TASK DESCRIPTION - The entries below should be transcribed exactly, every one of them.

DATASET CONTENT -

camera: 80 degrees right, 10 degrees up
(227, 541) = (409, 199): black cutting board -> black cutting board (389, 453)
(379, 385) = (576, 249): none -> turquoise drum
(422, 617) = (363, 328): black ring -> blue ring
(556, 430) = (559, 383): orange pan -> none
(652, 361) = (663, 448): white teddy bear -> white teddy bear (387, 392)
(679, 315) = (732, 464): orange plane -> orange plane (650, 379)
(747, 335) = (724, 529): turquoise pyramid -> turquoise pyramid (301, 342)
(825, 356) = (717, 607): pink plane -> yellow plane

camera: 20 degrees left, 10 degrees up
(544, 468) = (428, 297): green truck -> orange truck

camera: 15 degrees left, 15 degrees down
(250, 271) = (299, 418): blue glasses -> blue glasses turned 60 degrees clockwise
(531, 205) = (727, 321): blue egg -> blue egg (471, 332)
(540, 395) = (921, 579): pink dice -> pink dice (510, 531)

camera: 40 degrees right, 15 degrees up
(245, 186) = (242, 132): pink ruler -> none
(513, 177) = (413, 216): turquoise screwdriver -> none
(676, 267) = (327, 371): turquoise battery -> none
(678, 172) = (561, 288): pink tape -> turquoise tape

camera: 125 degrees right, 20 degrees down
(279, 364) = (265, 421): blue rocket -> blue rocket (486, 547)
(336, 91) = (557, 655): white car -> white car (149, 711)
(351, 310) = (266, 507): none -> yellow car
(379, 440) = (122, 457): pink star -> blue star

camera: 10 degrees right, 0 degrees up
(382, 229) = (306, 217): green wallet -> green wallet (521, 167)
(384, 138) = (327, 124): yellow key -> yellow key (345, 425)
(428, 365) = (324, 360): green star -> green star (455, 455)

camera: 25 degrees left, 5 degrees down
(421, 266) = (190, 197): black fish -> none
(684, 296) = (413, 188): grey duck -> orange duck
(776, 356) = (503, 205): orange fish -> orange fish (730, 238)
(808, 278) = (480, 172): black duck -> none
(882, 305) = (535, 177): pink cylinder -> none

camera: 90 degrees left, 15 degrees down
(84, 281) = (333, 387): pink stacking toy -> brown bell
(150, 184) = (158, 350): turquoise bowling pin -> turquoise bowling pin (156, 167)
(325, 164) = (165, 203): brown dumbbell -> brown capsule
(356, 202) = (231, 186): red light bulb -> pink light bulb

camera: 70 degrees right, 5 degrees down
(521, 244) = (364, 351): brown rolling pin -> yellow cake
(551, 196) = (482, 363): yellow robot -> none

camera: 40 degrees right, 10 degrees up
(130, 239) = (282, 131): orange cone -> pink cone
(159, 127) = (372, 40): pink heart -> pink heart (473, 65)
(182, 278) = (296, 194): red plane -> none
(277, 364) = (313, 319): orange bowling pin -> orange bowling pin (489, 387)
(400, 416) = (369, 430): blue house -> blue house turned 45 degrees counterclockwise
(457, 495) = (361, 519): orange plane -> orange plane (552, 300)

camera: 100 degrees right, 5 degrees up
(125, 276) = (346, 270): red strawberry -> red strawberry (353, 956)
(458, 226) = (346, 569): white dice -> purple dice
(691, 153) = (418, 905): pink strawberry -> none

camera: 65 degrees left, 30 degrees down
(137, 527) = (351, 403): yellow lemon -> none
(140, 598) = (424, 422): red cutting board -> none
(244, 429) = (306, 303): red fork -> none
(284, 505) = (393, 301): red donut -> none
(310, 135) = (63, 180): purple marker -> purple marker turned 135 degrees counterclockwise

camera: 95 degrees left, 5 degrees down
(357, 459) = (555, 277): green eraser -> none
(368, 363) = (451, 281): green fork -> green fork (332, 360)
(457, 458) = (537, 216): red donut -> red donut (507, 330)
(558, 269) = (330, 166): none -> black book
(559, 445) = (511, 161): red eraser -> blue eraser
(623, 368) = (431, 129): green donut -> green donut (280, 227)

FINISHED EXERCISE -
camera: 80 degrees right, 10 degrees up
(227, 541) = (409, 199): black cutting board -> black cutting board (389, 453)
(379, 385) = (576, 249): none -> turquoise drum
(422, 617) = (363, 328): black ring -> blue ring
(556, 430) = (559, 383): orange pan -> none
(652, 361) = (663, 448): white teddy bear -> white teddy bear (387, 392)
(679, 315) = (732, 464): orange plane -> orange plane (650, 379)
(747, 335) = (724, 529): turquoise pyramid -> turquoise pyramid (301, 342)
(825, 356) = (717, 607): pink plane -> yellow plane

camera: 20 degrees left, 10 degrees up
(544, 468) = (428, 297): green truck -> orange truck

camera: 15 degrees left, 15 degrees down
(250, 271) = (299, 418): blue glasses -> blue glasses turned 60 degrees clockwise
(531, 205) = (727, 321): blue egg -> blue egg (471, 332)
(540, 395) = (921, 579): pink dice -> pink dice (510, 531)

camera: 40 degrees right, 15 degrees up
(245, 186) = (242, 132): pink ruler -> none
(513, 177) = (413, 216): turquoise screwdriver -> none
(676, 267) = (327, 371): turquoise battery -> none
(678, 172) = (561, 288): pink tape -> turquoise tape

camera: 125 degrees right, 20 degrees down
(279, 364) = (265, 421): blue rocket -> blue rocket (486, 547)
(336, 91) = (557, 655): white car -> white car (149, 711)
(351, 310) = (266, 507): none -> yellow car
(379, 440) = (122, 457): pink star -> blue star

camera: 10 degrees right, 0 degrees up
(382, 229) = (306, 217): green wallet -> green wallet (521, 167)
(384, 138) = (327, 124): yellow key -> yellow key (345, 425)
(428, 365) = (324, 360): green star -> green star (455, 455)

camera: 25 degrees left, 5 degrees down
(421, 266) = (190, 197): black fish -> none
(684, 296) = (413, 188): grey duck -> orange duck
(776, 356) = (503, 205): orange fish -> orange fish (730, 238)
(808, 278) = (480, 172): black duck -> none
(882, 305) = (535, 177): pink cylinder -> none

camera: 90 degrees left, 15 degrees down
(84, 281) = (333, 387): pink stacking toy -> brown bell
(150, 184) = (158, 350): turquoise bowling pin -> turquoise bowling pin (156, 167)
(325, 164) = (165, 203): brown dumbbell -> brown capsule
(356, 202) = (231, 186): red light bulb -> pink light bulb

camera: 70 degrees right, 5 degrees down
(521, 244) = (364, 351): brown rolling pin -> yellow cake
(551, 196) = (482, 363): yellow robot -> none

camera: 40 degrees right, 10 degrees up
(130, 239) = (282, 131): orange cone -> pink cone
(159, 127) = (372, 40): pink heart -> pink heart (473, 65)
(182, 278) = (296, 194): red plane -> none
(277, 364) = (313, 319): orange bowling pin -> orange bowling pin (489, 387)
(400, 416) = (369, 430): blue house -> blue house turned 45 degrees counterclockwise
(457, 495) = (361, 519): orange plane -> orange plane (552, 300)

camera: 100 degrees right, 5 degrees up
(125, 276) = (346, 270): red strawberry -> red strawberry (353, 956)
(458, 226) = (346, 569): white dice -> purple dice
(691, 153) = (418, 905): pink strawberry -> none

camera: 65 degrees left, 30 degrees down
(137, 527) = (351, 403): yellow lemon -> none
(140, 598) = (424, 422): red cutting board -> none
(244, 429) = (306, 303): red fork -> none
(284, 505) = (393, 301): red donut -> none
(310, 135) = (63, 180): purple marker -> purple marker turned 135 degrees counterclockwise

camera: 95 degrees left, 5 degrees down
(357, 459) = (555, 277): green eraser -> none
(368, 363) = (451, 281): green fork -> green fork (332, 360)
(457, 458) = (537, 216): red donut -> red donut (507, 330)
(558, 269) = (330, 166): none -> black book
(559, 445) = (511, 161): red eraser -> blue eraser
(623, 368) = (431, 129): green donut -> green donut (280, 227)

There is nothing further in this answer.